> [TASK STATEMENT]: Each line from the first line of the entries through the line holding "gift in green middle" is to be restated word for word; nothing else, and no picture, belongs in the answer.

> [SUPPLIED RECORDS]:
....
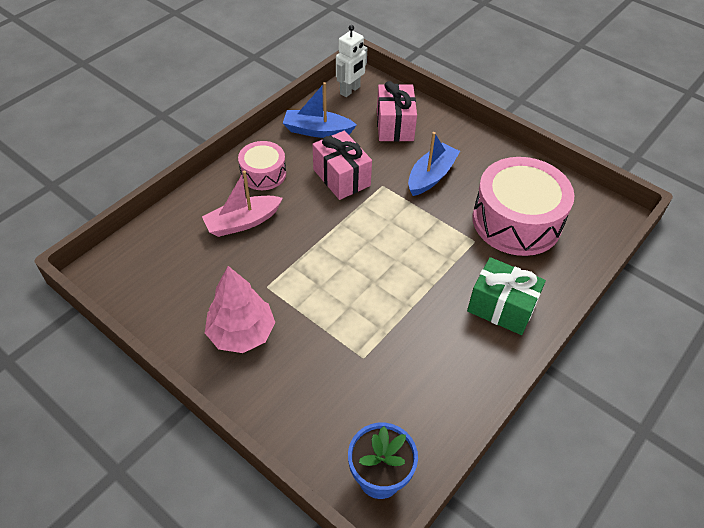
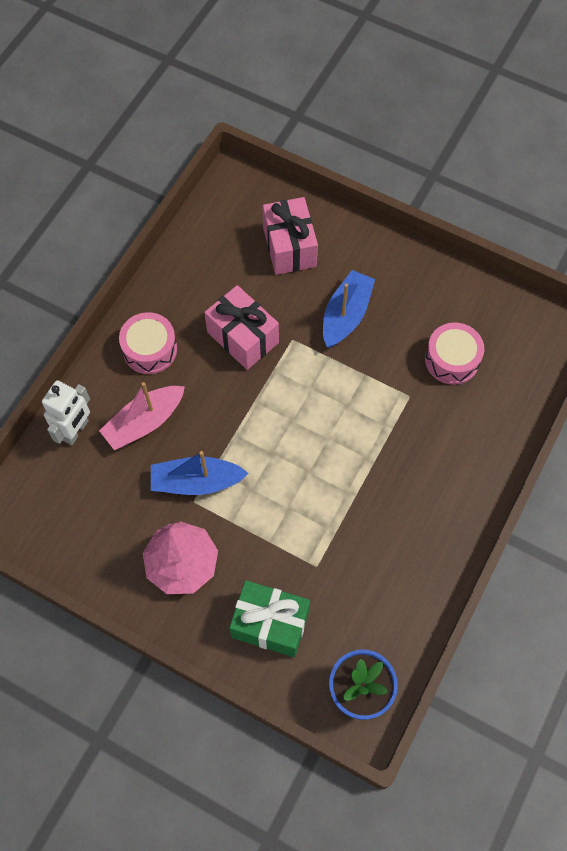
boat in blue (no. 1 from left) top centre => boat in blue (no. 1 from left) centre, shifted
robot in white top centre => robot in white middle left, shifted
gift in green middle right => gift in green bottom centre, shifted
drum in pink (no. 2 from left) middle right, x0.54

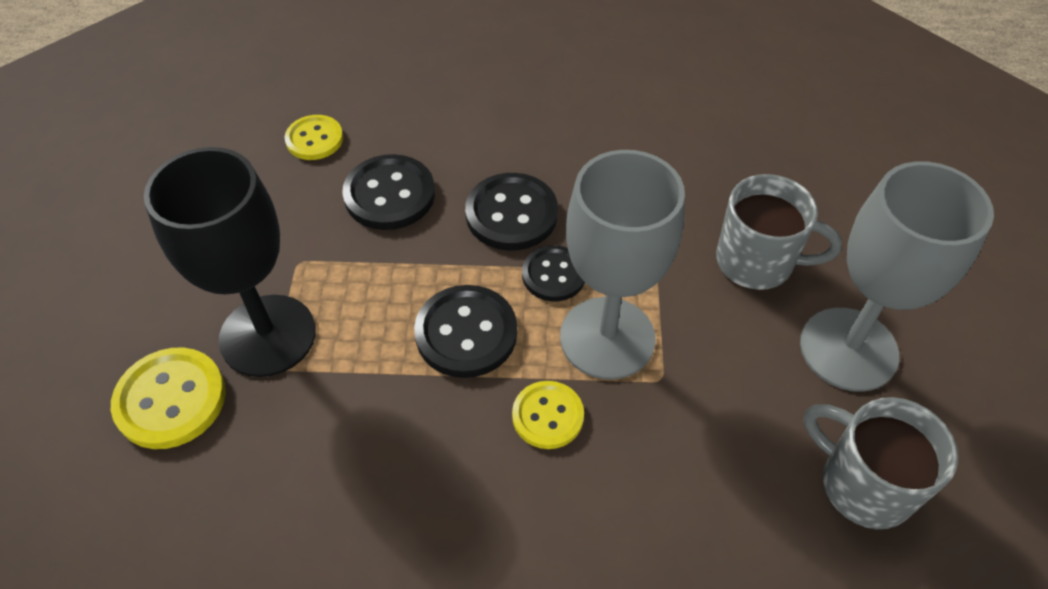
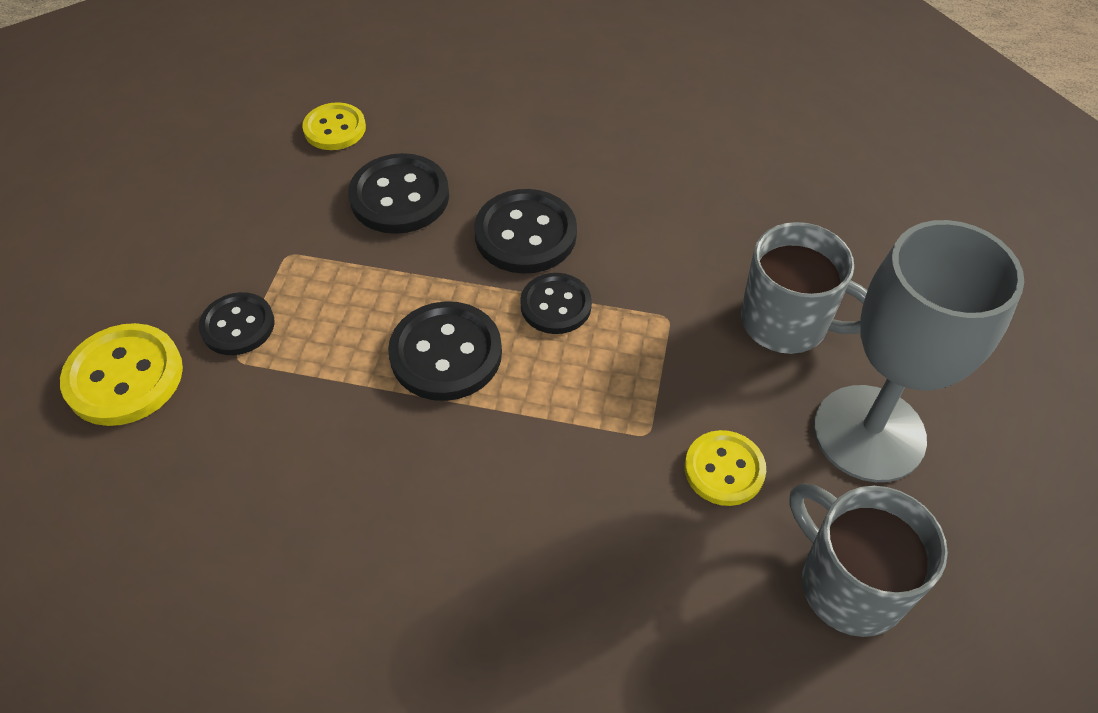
goblet in grey (no. 1 from left) centre => nothing
button in yellow (no. 3 from left) bottom centre => button in yellow (no. 3 from left) centre, shifted
goblet in black middle left => button in black (no. 1 from left) middle left

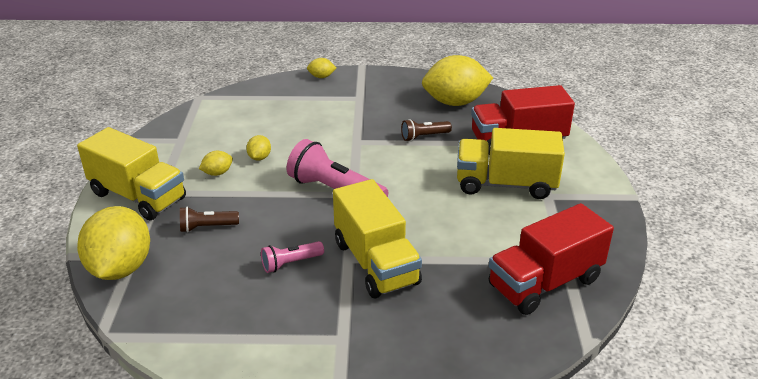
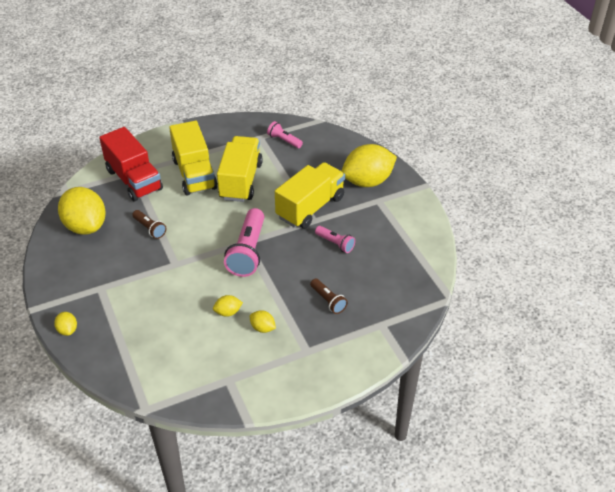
truck in yellow (no. 1 from left in the first image) middle left => truck in yellow (no. 2 from left) centre, shifted
lemon in yellow (no. 1 from left in the first image) middle left => lemon in yellow (no. 5 from left) centre, shifted
truck in red (no. 2 from left) bottom right => flashlight in pink (no. 2 from left) top centre

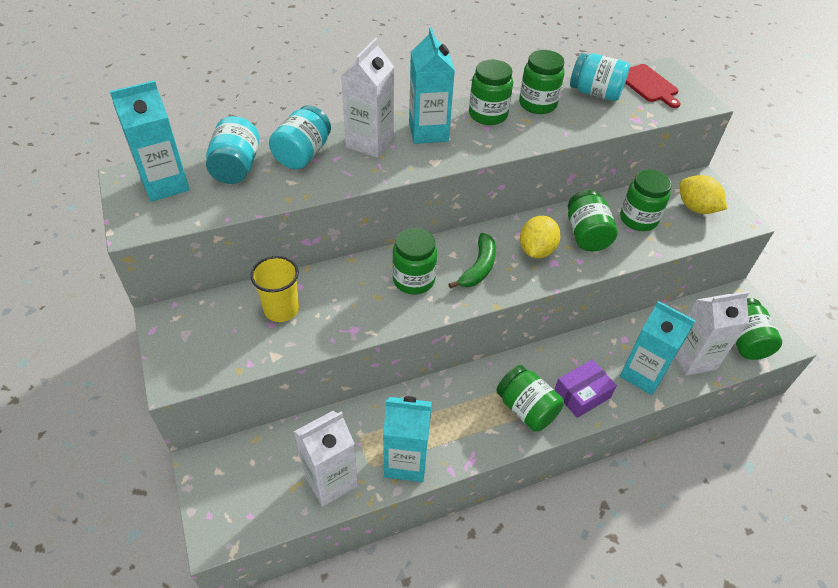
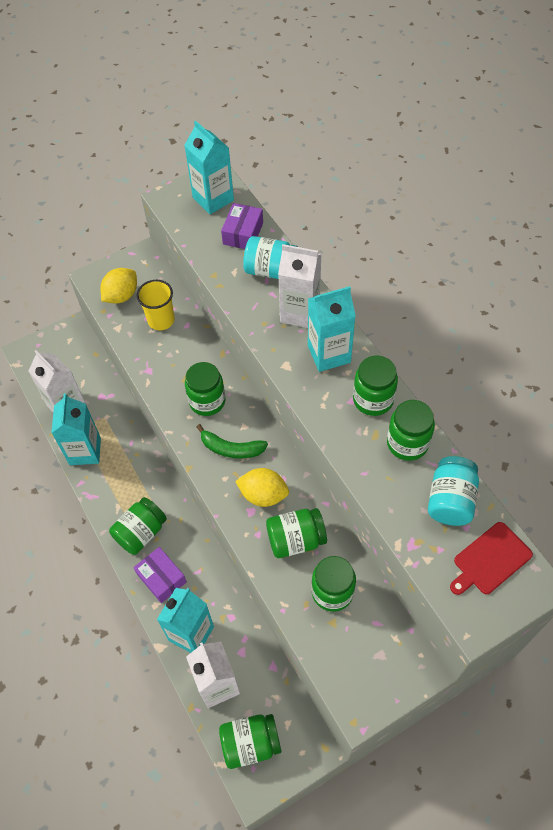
lemon in yellow (no. 2 from left in the first image) top right => lemon in yellow (no. 1 from left) middle left, shifted
jar in turquoise (no. 1 from left) top left => box in purple (no. 2 from left) top centre

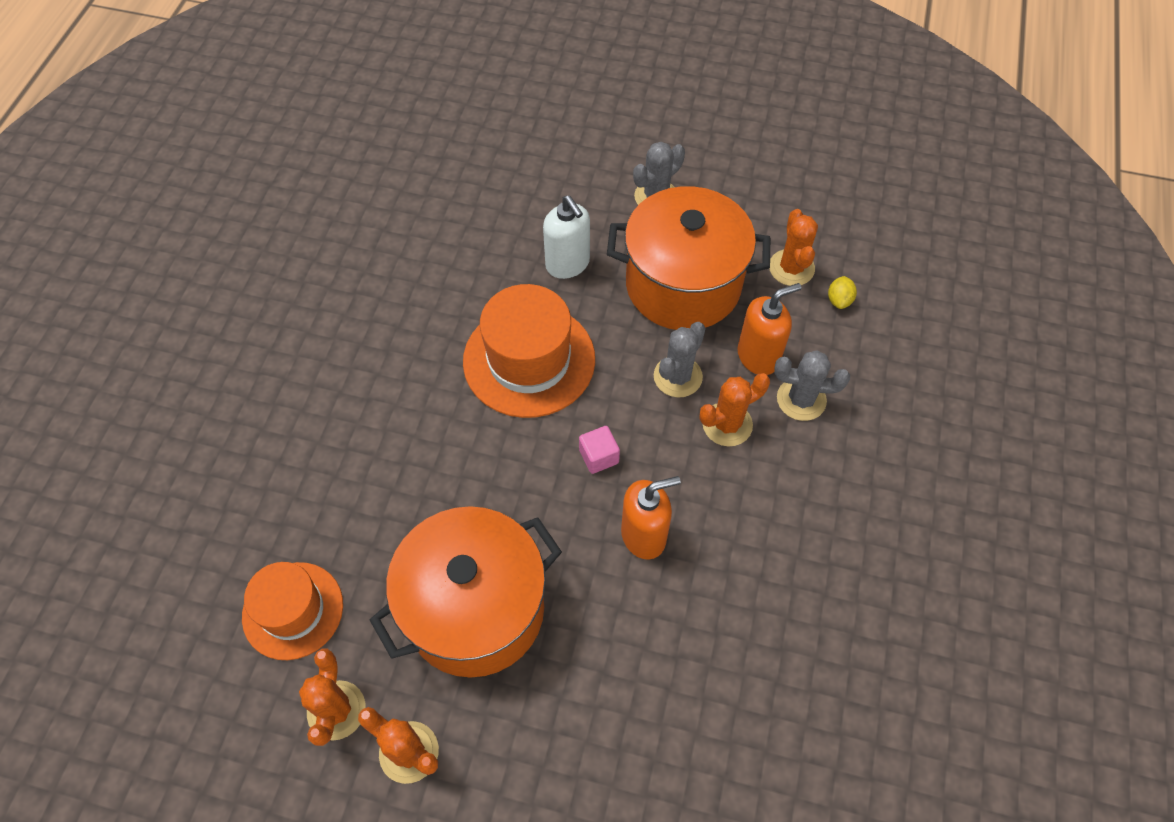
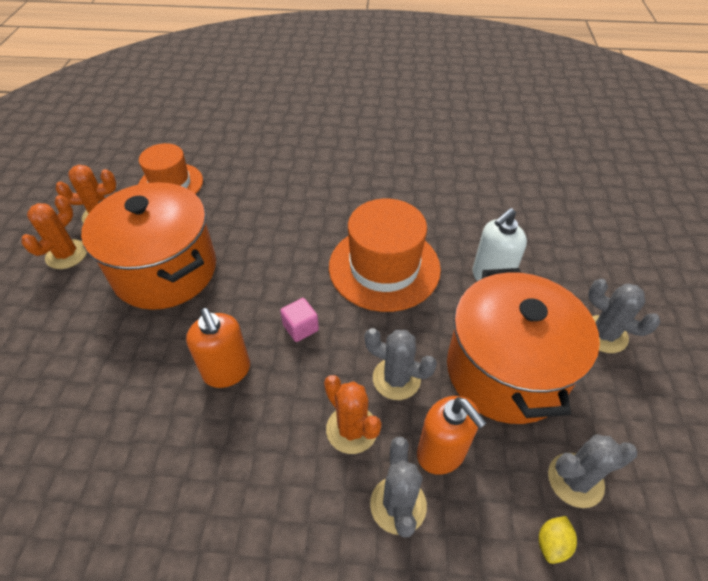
cactus in orange (no. 4 from left) top right => cactus in grey (no. 3 from left) bottom right
lemon in yellow middle right => lemon in yellow bottom right, 60 degrees counterclockwise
....
> [REPLY TO THE TASK]:
boat in blue (no. 1 from left) top centre => boat in blue (no. 1 from left) centre, shifted
robot in white top centre => robot in white middle left, shifted
gift in green middle right => gift in green bottom centre, shifted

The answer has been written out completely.